▶ [YOUR GOAL]
Determine the number of lines in the data below that contain the string "none", and respond with that number alone.

[[ MATERIAL SHOWN, beginning ]]

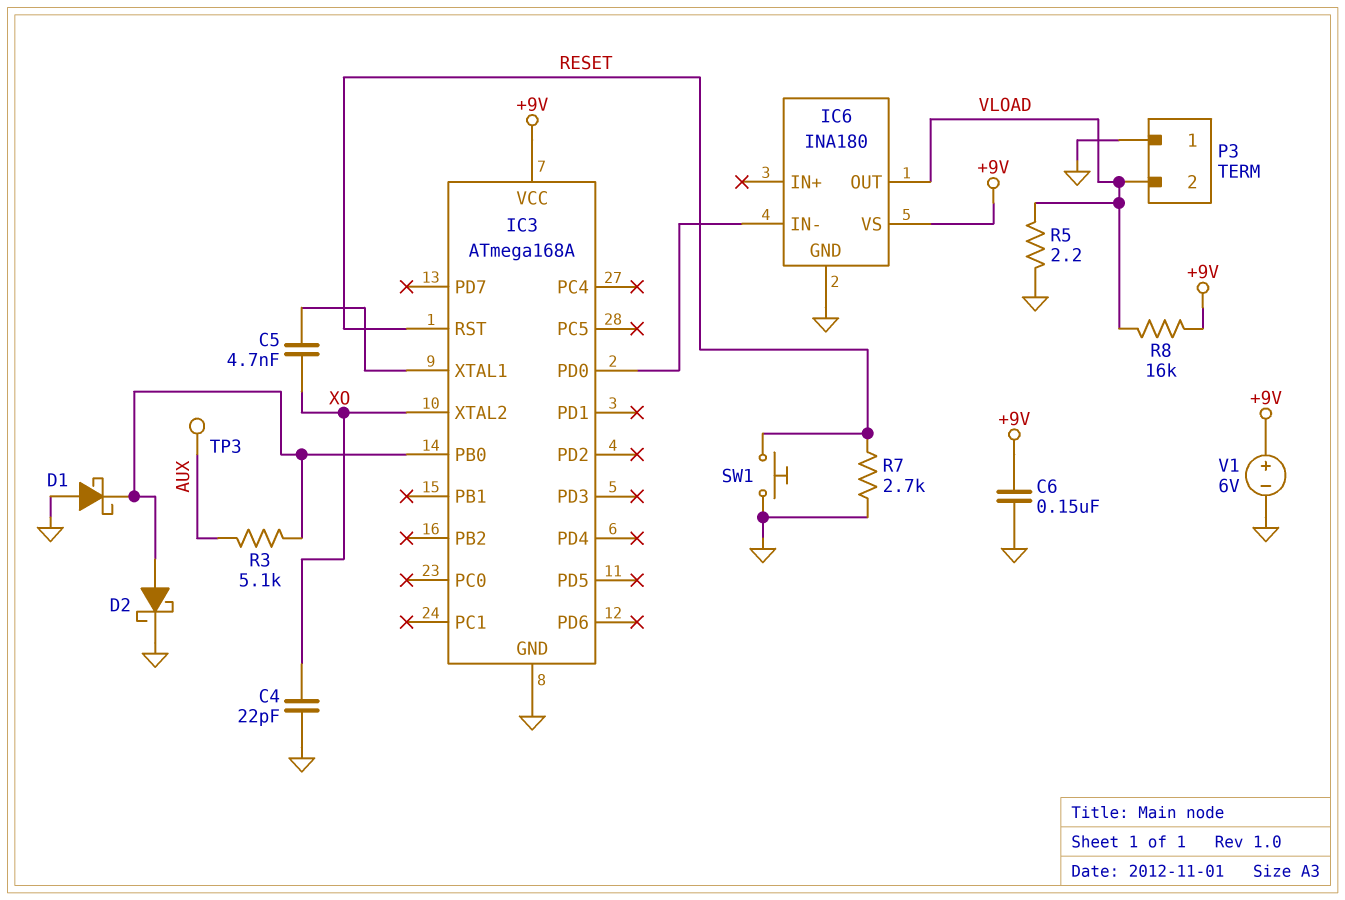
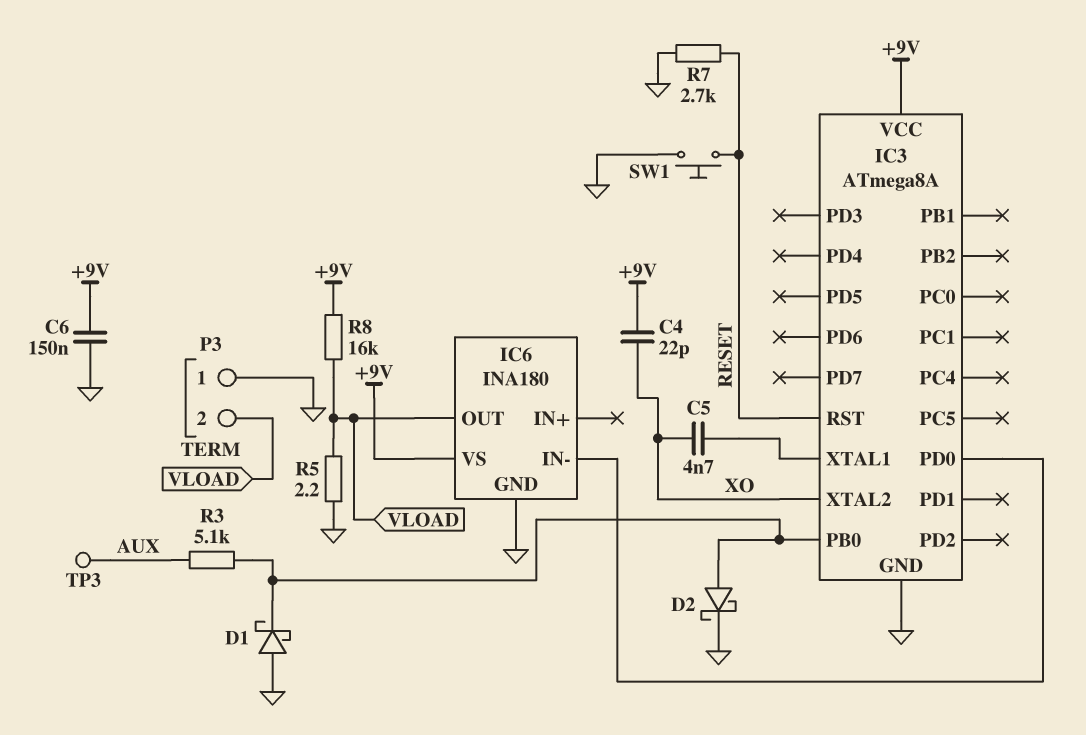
C4: 22pF (GND, XO) -> 22pF (+9V, XO)
IC3: ATmega168A -> ATmega8A
V1: 6V (plus +9V, minus GND) -> none

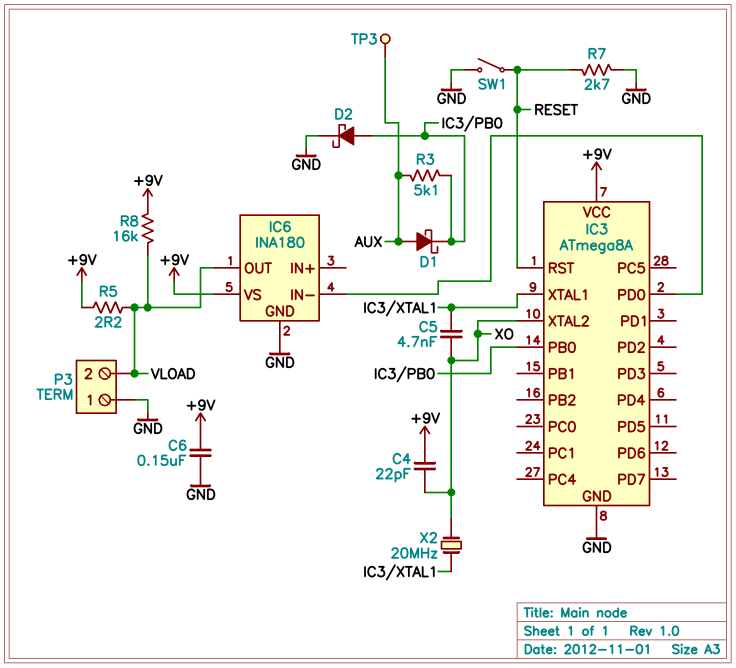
D1: schottky (A GND, K IC3/PB0) -> schottky (A AUX, K IC3/PB0)
R5: 2.2 (GND, VLOAD) -> 2.2 (+9V, VLOAD)
SW1: button (GND, RESET) -> switch (GND, RESET)
X2: none -> 20MHz (IC3/XTAL1, XO)

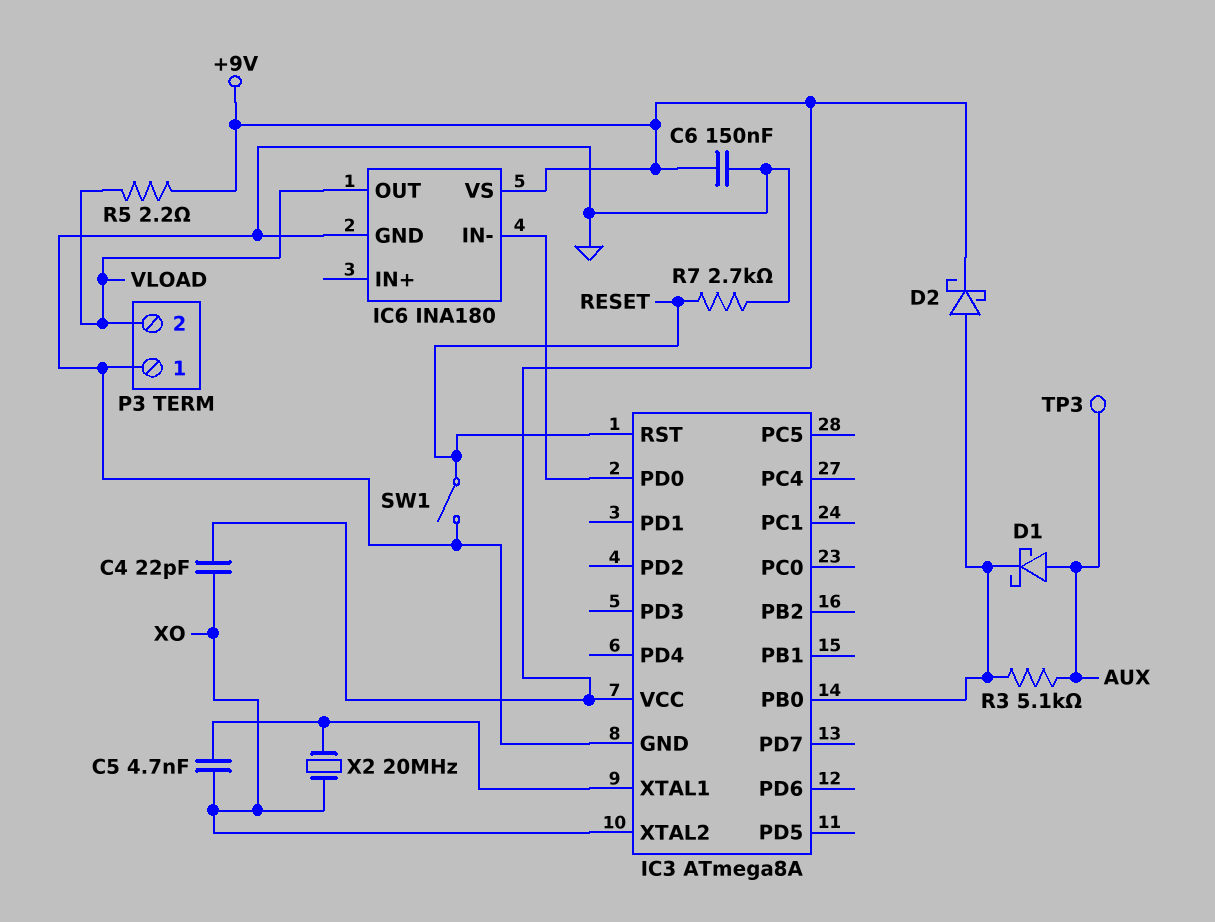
D2: schottky (A IC3/PB0, K GND) -> schottky (A IC3/PB0, K +9V)
R8: 16k (+9V, VLOAD) -> none

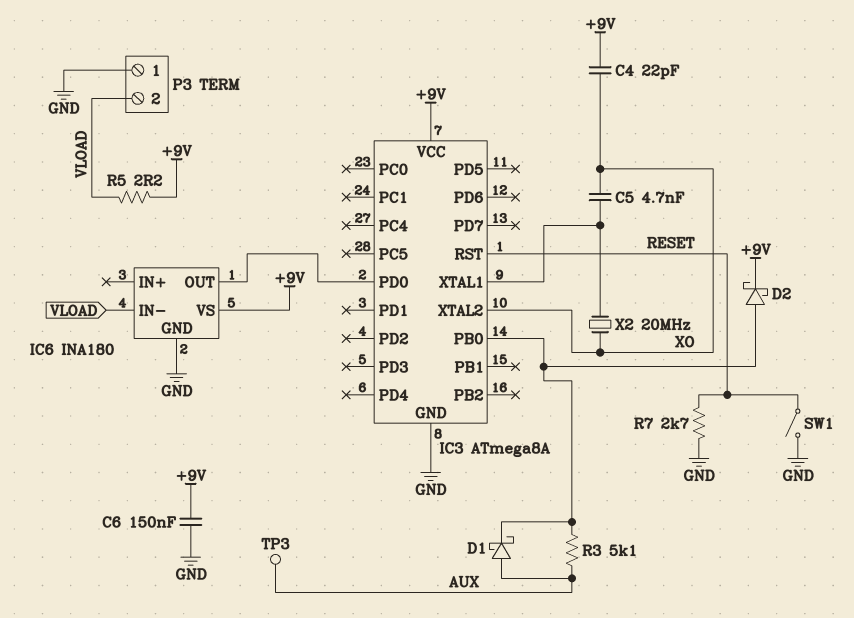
IC6 pin IN-: IC3/PD0 -> VLOAD
IC6 pin OUT: VLOAD -> IC3/PD0

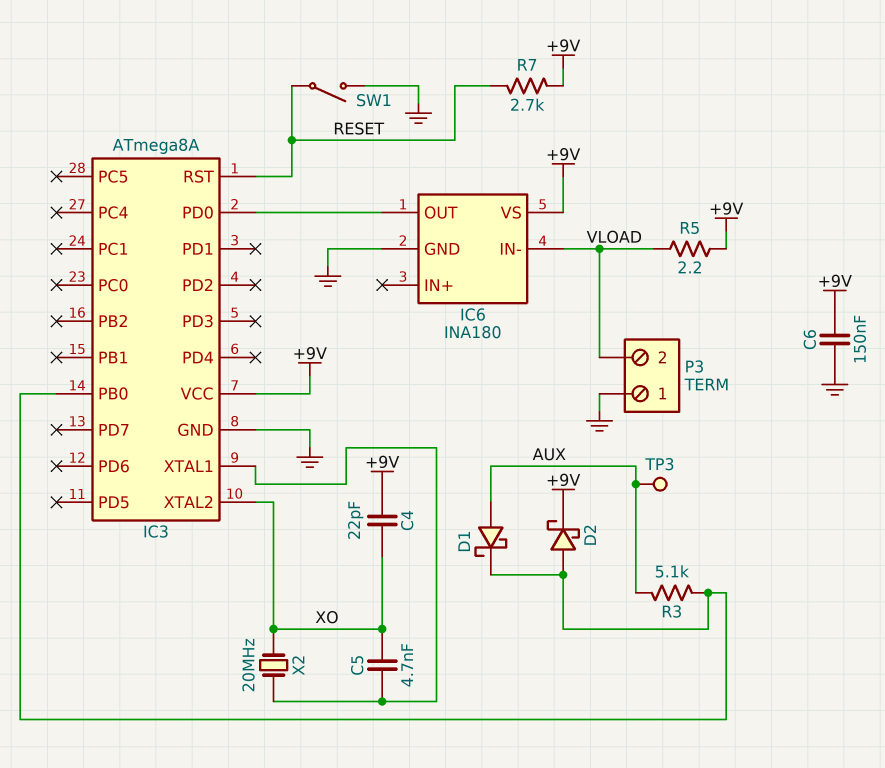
R7: 2.7k (GND, RESET) -> 2.7k (+9V, RESET)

[[ MATERIAL SHOWN, end ]]

▶ [WORKED SOLUTION]
3